■ Assignment
Scan the records for the string "light". State how many lines contain it and add nothing.

Records for the exercise Block Start

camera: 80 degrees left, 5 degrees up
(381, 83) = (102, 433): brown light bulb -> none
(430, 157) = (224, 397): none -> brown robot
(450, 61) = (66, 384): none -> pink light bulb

Records for the exercise Block End
Records for the exercise Block Start

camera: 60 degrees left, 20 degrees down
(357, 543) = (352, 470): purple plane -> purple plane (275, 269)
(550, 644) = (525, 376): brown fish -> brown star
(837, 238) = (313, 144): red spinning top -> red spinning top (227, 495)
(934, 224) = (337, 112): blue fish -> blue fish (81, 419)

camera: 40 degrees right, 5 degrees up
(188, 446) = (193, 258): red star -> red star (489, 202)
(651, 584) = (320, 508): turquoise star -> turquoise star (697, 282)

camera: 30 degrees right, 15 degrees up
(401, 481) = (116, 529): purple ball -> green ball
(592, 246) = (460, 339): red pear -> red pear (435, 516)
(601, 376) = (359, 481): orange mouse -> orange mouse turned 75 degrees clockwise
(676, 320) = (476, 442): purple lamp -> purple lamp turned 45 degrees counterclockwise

Records for the exercise Block End
Records for the exercise Block Start

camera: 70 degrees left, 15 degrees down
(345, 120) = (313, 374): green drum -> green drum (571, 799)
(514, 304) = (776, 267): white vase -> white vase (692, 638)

Records for the exercise Block End

■ Answer below
2